What to do
Copy out the full data exactly as given; pictures should not be included.

START Given information

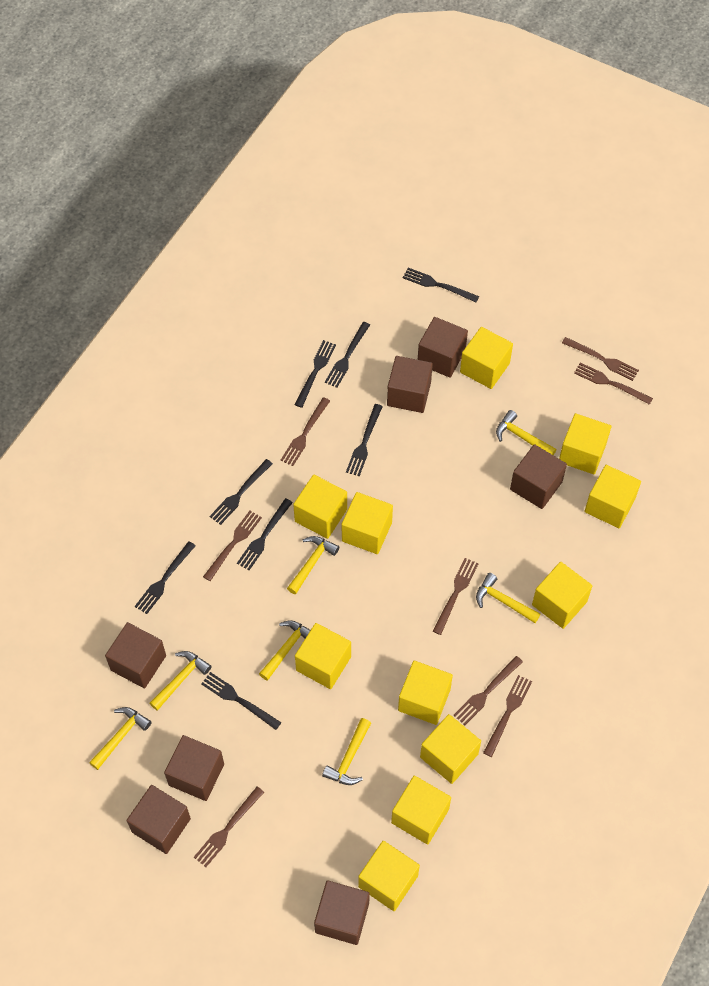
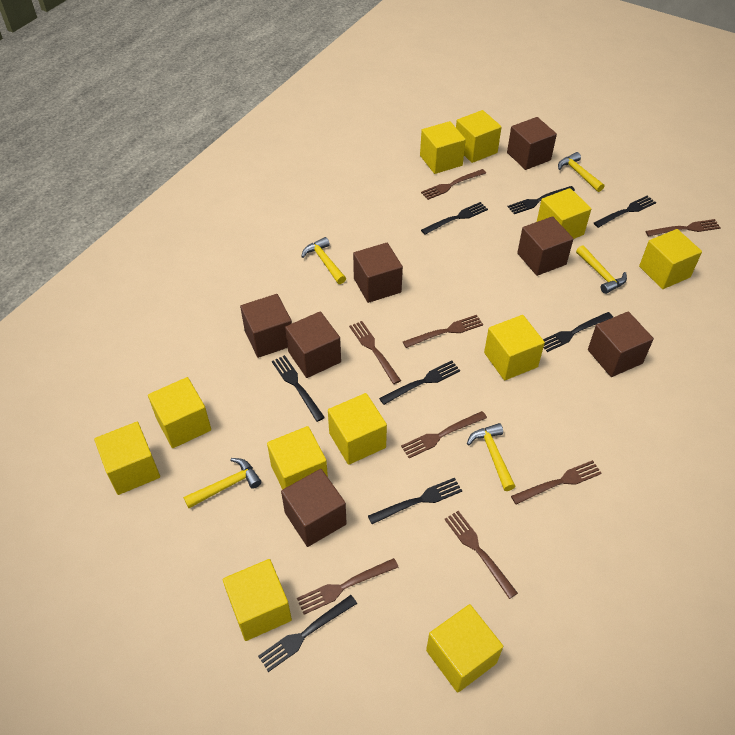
yellow hammer: 7 -> 5

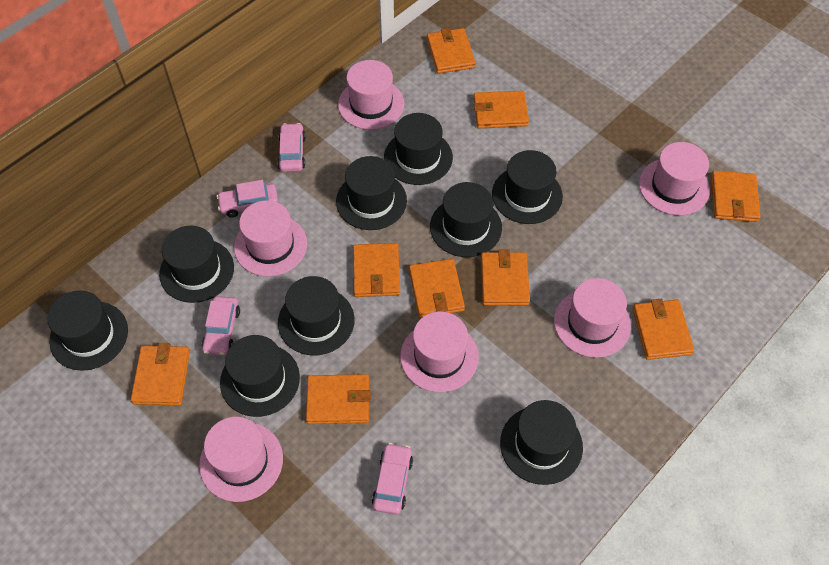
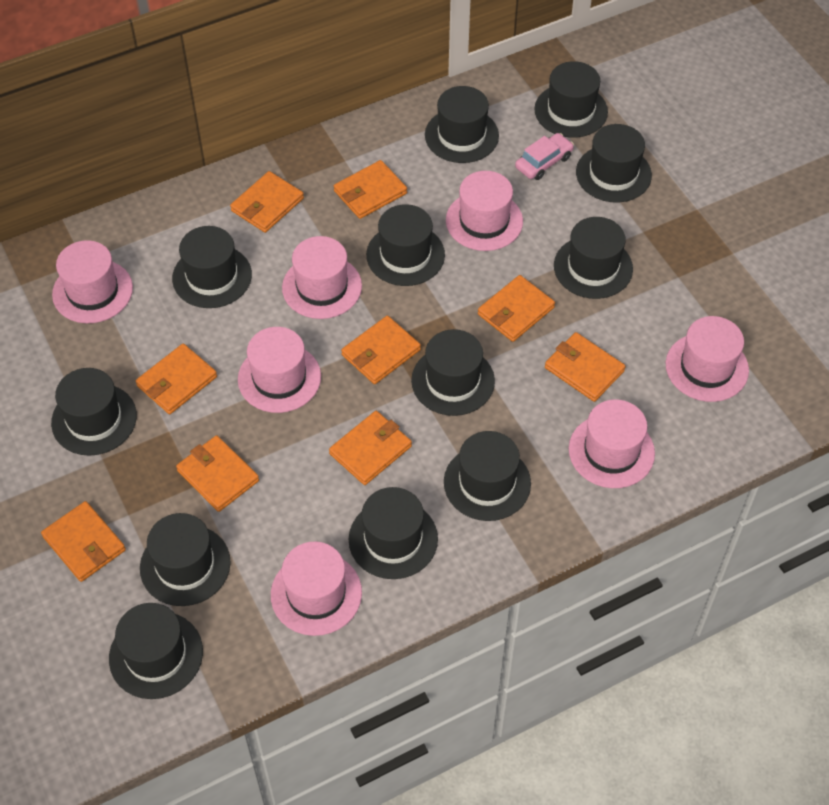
black hat: 9 -> 12
pink car: 4 -> 1
pink hat: 6 -> 7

END Given information

Expected output
yellow hammer: 7 -> 5

black hat: 9 -> 12
pink car: 4 -> 1
pink hat: 6 -> 7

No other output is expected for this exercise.